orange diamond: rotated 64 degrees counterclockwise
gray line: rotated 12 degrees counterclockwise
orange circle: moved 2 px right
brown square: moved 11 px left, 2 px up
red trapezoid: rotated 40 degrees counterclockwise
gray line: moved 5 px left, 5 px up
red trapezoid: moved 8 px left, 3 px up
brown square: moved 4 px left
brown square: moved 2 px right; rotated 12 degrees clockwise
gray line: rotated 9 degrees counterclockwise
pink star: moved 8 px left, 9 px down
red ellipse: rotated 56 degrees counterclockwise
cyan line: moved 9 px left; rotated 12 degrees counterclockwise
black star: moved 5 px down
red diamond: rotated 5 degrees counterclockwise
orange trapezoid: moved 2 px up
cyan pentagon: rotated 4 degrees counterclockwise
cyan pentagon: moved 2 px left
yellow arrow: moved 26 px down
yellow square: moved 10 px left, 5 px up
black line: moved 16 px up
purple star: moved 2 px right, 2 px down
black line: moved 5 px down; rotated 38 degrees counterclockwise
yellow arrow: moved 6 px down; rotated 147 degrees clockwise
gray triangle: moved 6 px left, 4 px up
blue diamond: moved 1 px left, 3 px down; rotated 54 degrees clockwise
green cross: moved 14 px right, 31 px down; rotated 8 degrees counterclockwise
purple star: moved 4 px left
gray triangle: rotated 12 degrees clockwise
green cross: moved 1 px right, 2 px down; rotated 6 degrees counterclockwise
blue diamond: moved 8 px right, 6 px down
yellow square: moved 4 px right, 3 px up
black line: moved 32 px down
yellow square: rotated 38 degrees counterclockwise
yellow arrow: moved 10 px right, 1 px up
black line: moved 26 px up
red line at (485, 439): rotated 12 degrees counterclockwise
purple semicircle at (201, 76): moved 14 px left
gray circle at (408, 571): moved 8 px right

________

_Problem to solve:_ Copy out every line of the items above, word for word and in the same order.

_The answer:_
orange diamond: rotated 64 degrees counterclockwise
gray line: rotated 12 degrees counterclockwise
orange circle: moved 2 px right
brown square: moved 11 px left, 2 px up
red trapezoid: rotated 40 degrees counterclockwise
gray line: moved 5 px left, 5 px up
red trapezoid: moved 8 px left, 3 px up
brown square: moved 4 px left
brown square: moved 2 px right; rotated 12 degrees clockwise
gray line: rotated 9 degrees counterclockwise
pink star: moved 8 px left, 9 px down
red ellipse: rotated 56 degrees counterclockwise
cyan line: moved 9 px left; rotated 12 degrees counterclockwise
black star: moved 5 px down
red diamond: rotated 5 degrees counterclockwise
orange trapezoid: moved 2 px up
cyan pentagon: rotated 4 degrees counterclockwise
cyan pentagon: moved 2 px left
yellow arrow: moved 26 px down
yellow square: moved 10 px left, 5 px up
black line: moved 16 px up
purple star: moved 2 px right, 2 px down
black line: moved 5 px down; rotated 38 degrees counterclockwise
yellow arrow: moved 6 px down; rotated 147 degrees clockwise
gray triangle: moved 6 px left, 4 px up
blue diamond: moved 1 px left, 3 px down; rotated 54 degrees clockwise
green cross: moved 14 px right, 31 px down; rotated 8 degrees counterclockwise
purple star: moved 4 px left
gray triangle: rotated 12 degrees clockwise
green cross: moved 1 px right, 2 px down; rotated 6 degrees counterclockwise
blue diamond: moved 8 px right, 6 px down
yellow square: moved 4 px right, 3 px up
black line: moved 32 px down
yellow square: rotated 38 degrees counterclockwise
yellow arrow: moved 10 px right, 1 px up
black line: moved 26 px up
red line at (485, 439): rotated 12 degrees counterclockwise
purple semicircle at (201, 76): moved 14 px left
gray circle at (408, 571): moved 8 px right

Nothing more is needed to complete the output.